= Beginning of Section =

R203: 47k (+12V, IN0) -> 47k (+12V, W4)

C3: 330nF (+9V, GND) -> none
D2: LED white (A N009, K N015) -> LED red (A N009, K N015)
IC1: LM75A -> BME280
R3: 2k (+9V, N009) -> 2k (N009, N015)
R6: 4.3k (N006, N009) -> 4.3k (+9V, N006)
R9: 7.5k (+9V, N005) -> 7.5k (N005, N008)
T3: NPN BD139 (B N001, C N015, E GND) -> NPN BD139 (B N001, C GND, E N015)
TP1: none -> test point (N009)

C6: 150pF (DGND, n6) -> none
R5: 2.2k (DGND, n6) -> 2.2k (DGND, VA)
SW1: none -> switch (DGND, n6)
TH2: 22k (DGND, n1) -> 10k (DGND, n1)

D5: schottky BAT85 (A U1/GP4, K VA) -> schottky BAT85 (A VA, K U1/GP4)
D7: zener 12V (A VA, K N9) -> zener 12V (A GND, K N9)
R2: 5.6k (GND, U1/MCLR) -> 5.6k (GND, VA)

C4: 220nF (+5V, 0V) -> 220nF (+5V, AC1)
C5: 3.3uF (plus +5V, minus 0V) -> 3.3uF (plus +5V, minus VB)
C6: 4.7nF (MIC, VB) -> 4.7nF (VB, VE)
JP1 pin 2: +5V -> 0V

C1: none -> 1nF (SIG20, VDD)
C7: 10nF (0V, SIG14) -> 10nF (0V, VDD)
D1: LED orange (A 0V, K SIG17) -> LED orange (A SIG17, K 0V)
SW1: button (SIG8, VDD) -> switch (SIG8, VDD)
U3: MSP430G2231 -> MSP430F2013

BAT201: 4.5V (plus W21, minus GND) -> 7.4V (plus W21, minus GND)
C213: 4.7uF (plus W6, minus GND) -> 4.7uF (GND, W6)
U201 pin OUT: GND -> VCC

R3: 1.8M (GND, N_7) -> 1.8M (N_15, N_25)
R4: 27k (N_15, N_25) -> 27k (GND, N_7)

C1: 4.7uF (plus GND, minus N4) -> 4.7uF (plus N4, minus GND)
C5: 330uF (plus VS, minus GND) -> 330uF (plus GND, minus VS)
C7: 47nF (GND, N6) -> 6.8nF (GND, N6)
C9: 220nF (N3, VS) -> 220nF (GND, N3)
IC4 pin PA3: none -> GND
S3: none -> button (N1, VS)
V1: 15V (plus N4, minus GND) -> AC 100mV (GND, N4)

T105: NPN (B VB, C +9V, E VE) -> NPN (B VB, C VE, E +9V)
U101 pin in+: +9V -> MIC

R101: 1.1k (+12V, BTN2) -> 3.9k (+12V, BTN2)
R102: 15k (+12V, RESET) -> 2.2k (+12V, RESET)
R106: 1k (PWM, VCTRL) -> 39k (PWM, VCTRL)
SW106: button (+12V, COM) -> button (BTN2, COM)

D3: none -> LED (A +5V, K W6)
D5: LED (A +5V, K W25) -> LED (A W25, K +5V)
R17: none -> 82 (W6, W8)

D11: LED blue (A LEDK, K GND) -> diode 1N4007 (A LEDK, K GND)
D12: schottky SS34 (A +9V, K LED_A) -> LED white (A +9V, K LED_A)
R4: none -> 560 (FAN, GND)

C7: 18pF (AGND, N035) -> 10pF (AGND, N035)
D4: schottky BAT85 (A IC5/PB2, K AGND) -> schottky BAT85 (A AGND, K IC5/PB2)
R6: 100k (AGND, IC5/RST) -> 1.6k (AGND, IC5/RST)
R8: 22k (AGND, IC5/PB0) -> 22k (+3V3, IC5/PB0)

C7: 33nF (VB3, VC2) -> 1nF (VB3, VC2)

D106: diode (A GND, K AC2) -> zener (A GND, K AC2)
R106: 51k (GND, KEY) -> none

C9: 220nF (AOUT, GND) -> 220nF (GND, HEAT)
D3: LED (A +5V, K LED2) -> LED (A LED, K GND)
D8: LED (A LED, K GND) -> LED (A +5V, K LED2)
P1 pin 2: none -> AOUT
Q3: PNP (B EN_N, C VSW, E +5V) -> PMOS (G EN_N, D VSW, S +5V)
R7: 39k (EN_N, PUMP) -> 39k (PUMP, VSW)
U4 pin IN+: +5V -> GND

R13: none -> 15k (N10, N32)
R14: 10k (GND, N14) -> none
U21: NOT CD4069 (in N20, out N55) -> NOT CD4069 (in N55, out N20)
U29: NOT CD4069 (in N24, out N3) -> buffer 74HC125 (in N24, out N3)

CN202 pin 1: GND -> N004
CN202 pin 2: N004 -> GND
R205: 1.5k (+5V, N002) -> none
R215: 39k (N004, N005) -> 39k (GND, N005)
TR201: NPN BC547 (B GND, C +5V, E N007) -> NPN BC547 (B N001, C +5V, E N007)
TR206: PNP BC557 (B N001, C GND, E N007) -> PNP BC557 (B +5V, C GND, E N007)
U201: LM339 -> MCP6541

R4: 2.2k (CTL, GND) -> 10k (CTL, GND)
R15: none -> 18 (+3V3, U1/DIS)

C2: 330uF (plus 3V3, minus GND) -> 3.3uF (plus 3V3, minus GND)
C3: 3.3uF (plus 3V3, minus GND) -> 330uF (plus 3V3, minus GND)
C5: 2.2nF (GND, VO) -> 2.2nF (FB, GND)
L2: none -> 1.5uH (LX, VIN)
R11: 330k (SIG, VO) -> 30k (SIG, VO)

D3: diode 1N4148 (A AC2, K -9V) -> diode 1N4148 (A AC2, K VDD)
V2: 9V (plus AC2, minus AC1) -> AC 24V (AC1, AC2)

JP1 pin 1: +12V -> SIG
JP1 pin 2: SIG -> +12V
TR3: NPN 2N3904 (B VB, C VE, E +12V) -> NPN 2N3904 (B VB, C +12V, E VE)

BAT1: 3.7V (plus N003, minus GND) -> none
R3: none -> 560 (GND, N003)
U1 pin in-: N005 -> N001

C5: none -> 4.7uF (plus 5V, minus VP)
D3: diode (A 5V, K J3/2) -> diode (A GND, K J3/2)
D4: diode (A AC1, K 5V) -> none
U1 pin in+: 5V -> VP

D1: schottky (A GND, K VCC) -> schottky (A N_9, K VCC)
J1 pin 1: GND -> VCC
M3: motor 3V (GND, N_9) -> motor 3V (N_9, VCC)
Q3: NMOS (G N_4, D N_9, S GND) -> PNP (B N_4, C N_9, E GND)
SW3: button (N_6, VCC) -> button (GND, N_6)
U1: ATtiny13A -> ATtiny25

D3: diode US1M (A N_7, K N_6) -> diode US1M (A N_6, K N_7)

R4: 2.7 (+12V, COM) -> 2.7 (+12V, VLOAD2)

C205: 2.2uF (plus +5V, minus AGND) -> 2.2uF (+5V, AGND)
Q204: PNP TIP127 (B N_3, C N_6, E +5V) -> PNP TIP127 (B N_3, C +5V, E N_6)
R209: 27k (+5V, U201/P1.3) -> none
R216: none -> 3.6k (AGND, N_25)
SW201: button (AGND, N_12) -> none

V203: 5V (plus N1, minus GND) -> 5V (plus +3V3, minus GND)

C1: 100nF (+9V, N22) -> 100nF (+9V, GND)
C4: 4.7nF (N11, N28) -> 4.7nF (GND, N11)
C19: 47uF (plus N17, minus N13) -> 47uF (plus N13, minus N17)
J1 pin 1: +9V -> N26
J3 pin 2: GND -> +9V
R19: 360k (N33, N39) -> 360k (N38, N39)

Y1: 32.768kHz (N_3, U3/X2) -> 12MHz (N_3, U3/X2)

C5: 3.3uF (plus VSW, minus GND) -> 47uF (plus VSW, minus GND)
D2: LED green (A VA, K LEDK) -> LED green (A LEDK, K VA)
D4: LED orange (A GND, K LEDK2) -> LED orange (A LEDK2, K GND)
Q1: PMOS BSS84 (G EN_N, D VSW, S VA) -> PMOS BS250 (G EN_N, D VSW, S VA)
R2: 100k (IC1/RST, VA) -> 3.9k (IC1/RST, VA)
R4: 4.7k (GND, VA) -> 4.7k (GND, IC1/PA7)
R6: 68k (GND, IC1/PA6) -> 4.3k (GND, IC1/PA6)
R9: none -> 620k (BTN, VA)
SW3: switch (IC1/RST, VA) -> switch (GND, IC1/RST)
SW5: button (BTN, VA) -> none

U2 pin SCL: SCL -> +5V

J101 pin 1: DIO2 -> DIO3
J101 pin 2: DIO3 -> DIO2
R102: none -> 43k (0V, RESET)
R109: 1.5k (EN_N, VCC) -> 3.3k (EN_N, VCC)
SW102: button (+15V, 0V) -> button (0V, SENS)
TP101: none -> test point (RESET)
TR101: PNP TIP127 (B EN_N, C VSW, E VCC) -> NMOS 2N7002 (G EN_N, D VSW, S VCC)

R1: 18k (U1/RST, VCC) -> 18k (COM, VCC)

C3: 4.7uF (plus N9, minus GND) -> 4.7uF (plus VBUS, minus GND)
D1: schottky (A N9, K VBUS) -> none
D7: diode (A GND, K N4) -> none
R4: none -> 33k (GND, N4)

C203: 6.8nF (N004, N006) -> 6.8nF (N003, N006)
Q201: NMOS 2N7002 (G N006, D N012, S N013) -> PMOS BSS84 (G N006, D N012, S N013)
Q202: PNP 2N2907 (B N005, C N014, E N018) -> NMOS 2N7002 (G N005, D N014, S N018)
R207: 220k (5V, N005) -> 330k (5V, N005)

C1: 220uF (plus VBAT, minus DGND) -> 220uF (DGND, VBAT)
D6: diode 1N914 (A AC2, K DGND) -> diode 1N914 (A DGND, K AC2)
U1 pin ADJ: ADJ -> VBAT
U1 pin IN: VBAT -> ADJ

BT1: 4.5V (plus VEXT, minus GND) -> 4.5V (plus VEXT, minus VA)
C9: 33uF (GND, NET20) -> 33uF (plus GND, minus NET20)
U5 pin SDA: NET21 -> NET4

= End of Section =

- **Task goal**
Please copy, exactly and with nothing else, the lines above beginning at the line that has "D1: schottky (A N9, K VBUS) -> none" and ending with the line that has "C1: 220uF (plus".

- **Written answer**
D1: schottky (A N9, K VBUS) -> none
D7: diode (A GND, K N4) -> none
R4: none -> 33k (GND, N4)

C203: 6.8nF (N004, N006) -> 6.8nF (N003, N006)
Q201: NMOS 2N7002 (G N006, D N012, S N013) -> PMOS BSS84 (G N006, D N012, S N013)
Q202: PNP 2N2907 (B N005, C N014, E N018) -> NMOS 2N7002 (G N005, D N014, S N018)
R207: 220k (5V, N005) -> 330k (5V, N005)

C1: 220uF (plus VBAT, minus DGND) -> 220uF (DGND, VBAT)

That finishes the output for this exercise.